_ACTIVITY_
Every record below should be copied exactly, with the pictures left out.
──────── DATA FOR THIS EXERCISE ────────
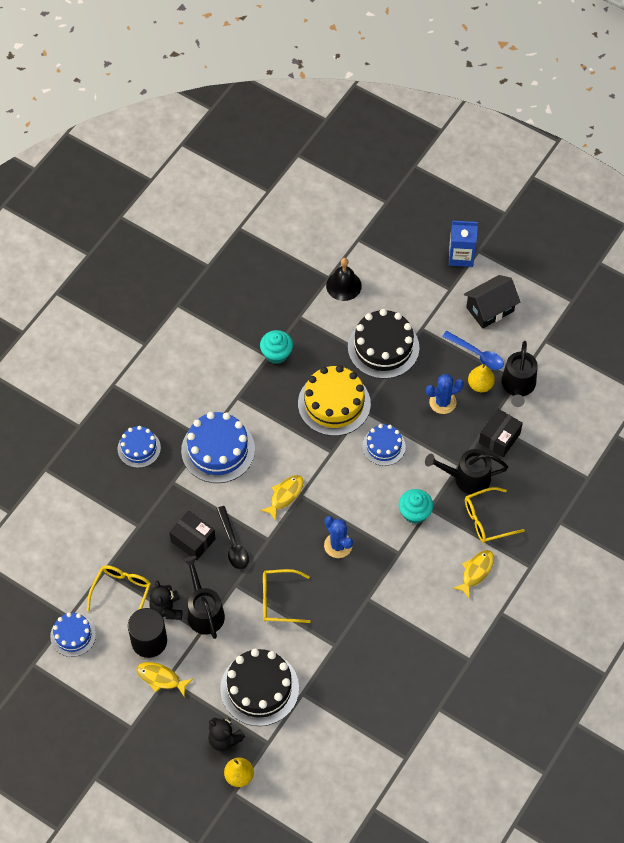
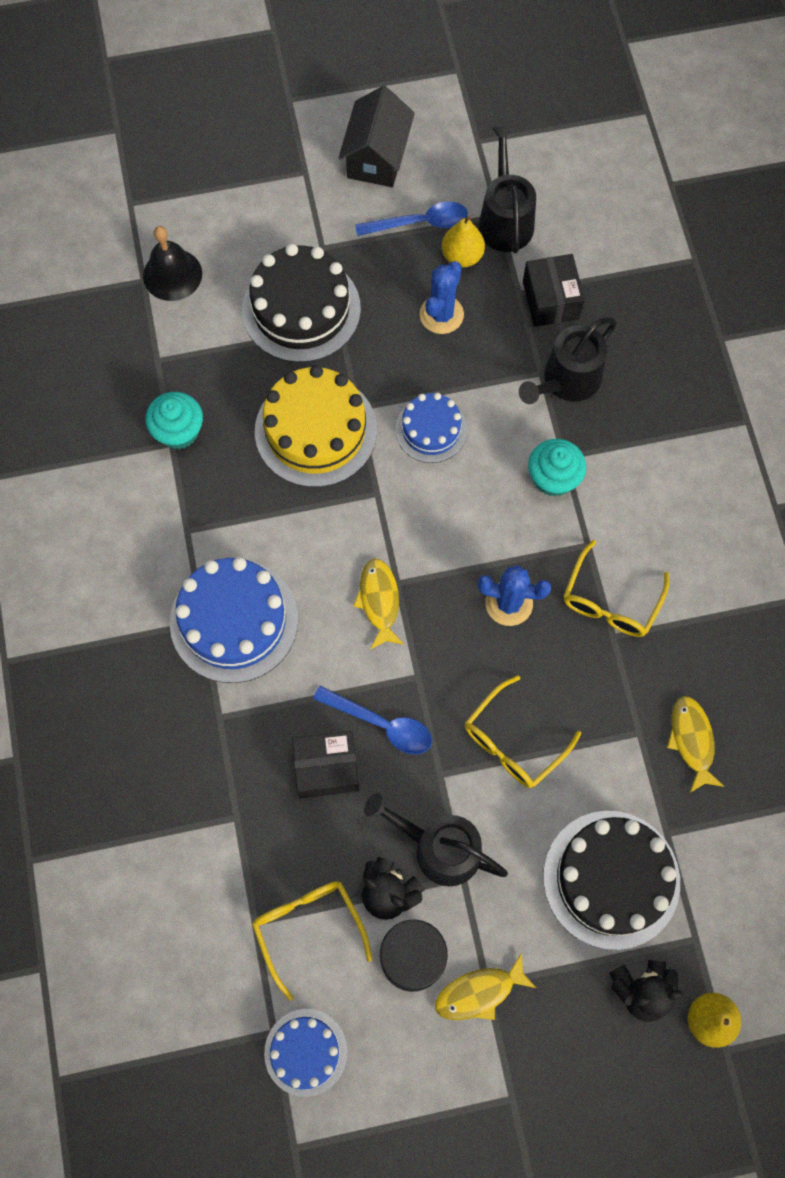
camera: 45 degrees left, 10 degrees up
blue cake [117,426,161,468] -> none
black spoon [216,506,249,570] -> blue spoon [313,686,432,755]
blue carton [449,221,478,267] -> none
yellow fish [453,550,494,599] -> yellow fish moved to [667,696,724,793]
yellow glasses [465,487,525,543] -> yellow glasses moved to [564,540,669,637]
black watering can [501,341,538,407] -> black watering can turned 150 degrees counterclockwise [479,126,536,253]

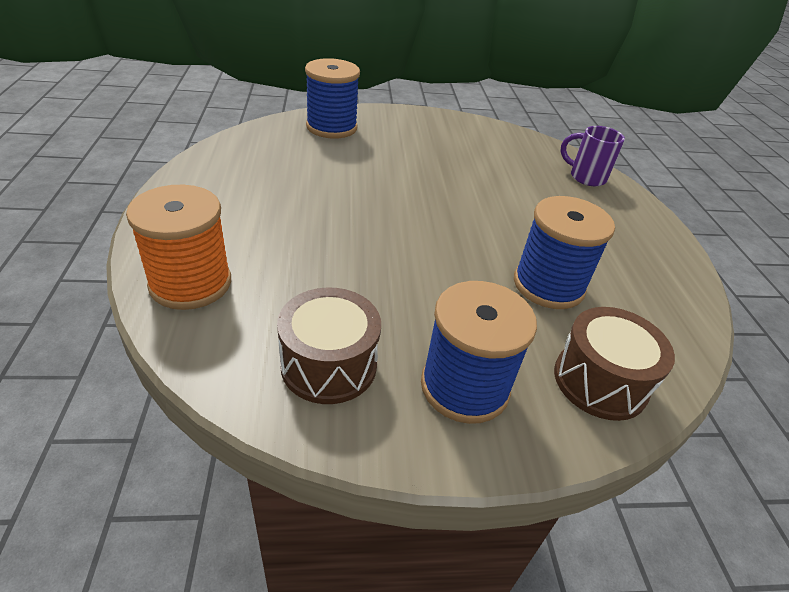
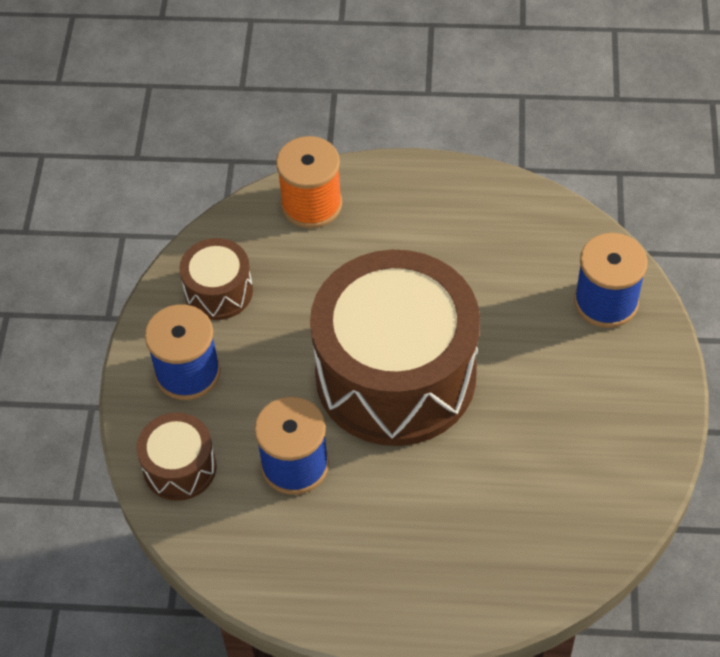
camera: 105 degrees right, 15 degrees up
purple mug [560,126,625,186] -> none
none -> brown drum [310,250,480,446]

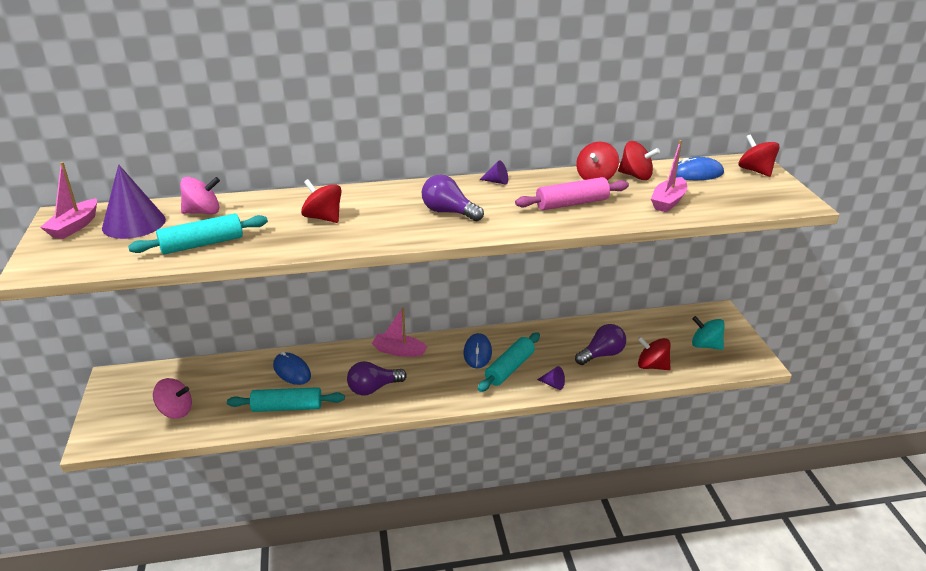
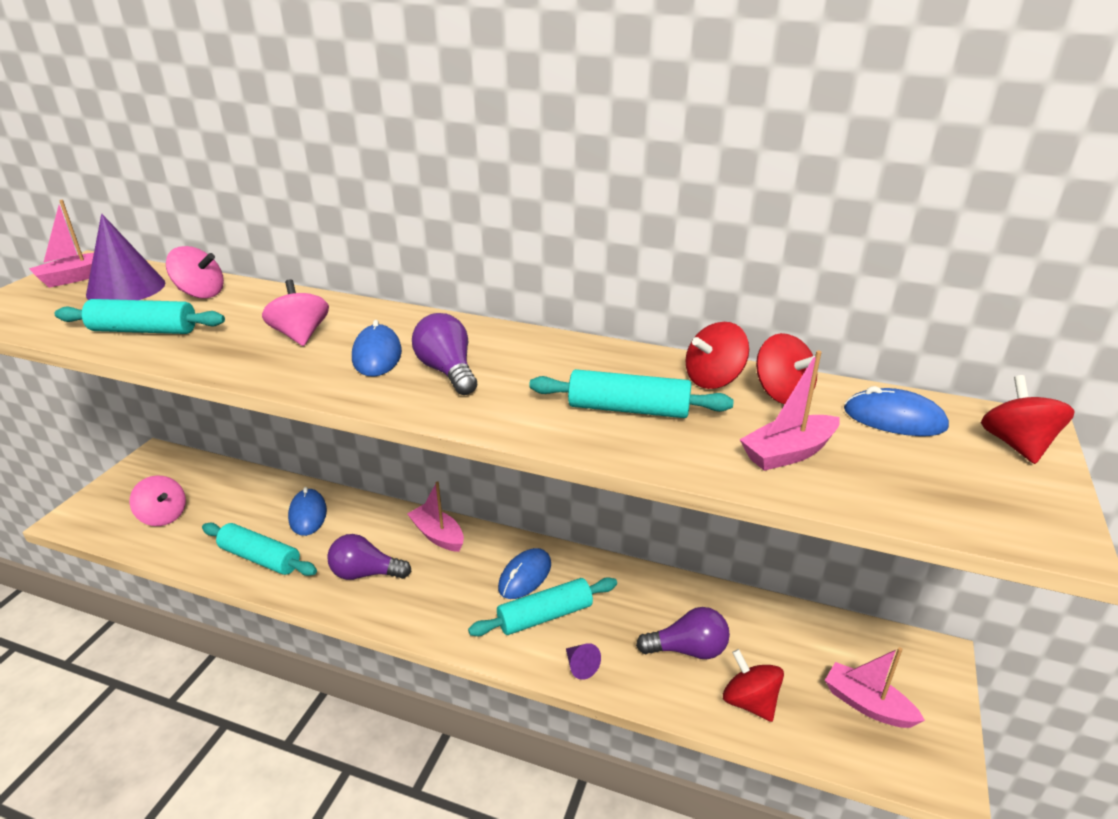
camera: 30 degrees right, 0 degrees up
red spinning top [301,179,341,223] -> pink spinning top [262,279,329,346]
purple cone [479,160,508,184] -> none
pink rolling pin [515,177,629,210] -> turquoise rolling pin [529,369,734,418]
turquoise spinning top [692,316,725,350] -> pink boat [825,647,925,728]
none -> blue mouse [352,320,402,377]

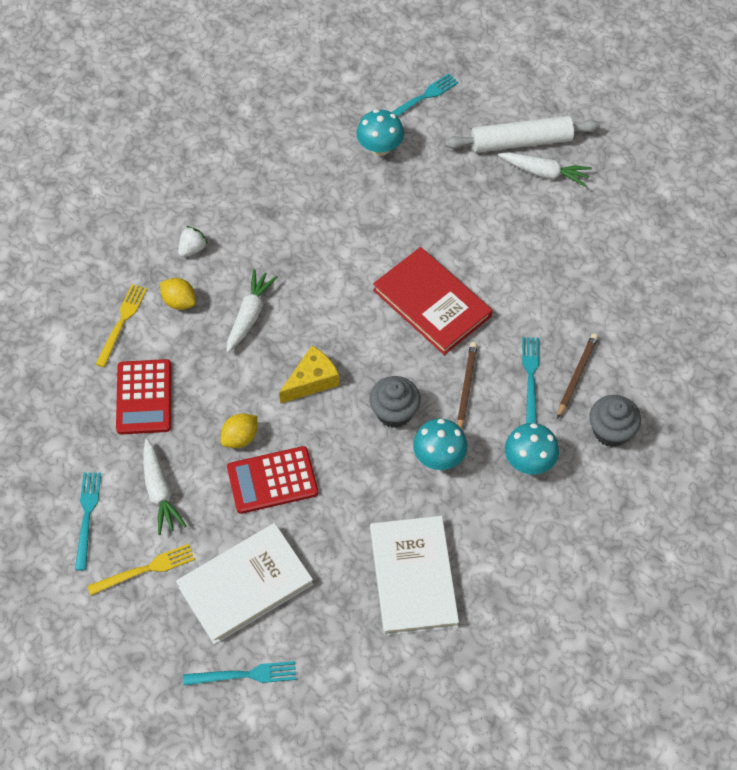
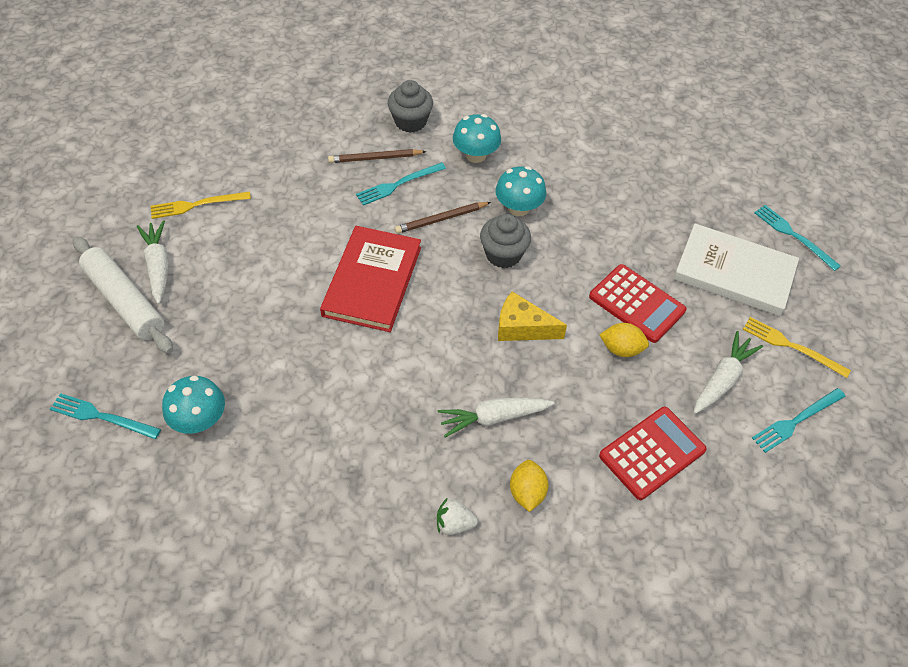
camera: 125 degrees left, 5 degrees down
yellow fork [96,284,147,367] -> yellow fork moved to [151,192,251,219]
white book [370,516,459,636] -> none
────────
_PROBLEM SOLUTION_
camera: 45 degrees left, 10 degrees up
blue cake [117,426,161,468] -> none
black spoon [216,506,249,570] -> blue spoon [313,686,432,755]
blue carton [449,221,478,267] -> none
yellow fish [453,550,494,599] -> yellow fish moved to [667,696,724,793]
yellow glasses [465,487,525,543] -> yellow glasses moved to [564,540,669,637]
black watering can [501,341,538,407] -> black watering can turned 150 degrees counterclockwise [479,126,536,253]

camera: 105 degrees right, 15 degrees up
purple mug [560,126,625,186] -> none
none -> brown drum [310,250,480,446]

camera: 30 degrees right, 0 degrees up
red spinning top [301,179,341,223] -> pink spinning top [262,279,329,346]
purple cone [479,160,508,184] -> none
pink rolling pin [515,177,629,210] -> turquoise rolling pin [529,369,734,418]
turquoise spinning top [692,316,725,350] -> pink boat [825,647,925,728]
none -> blue mouse [352,320,402,377]

camera: 125 degrees left, 5 degrees down
yellow fork [96,284,147,367] -> yellow fork moved to [151,192,251,219]
white book [370,516,459,636] -> none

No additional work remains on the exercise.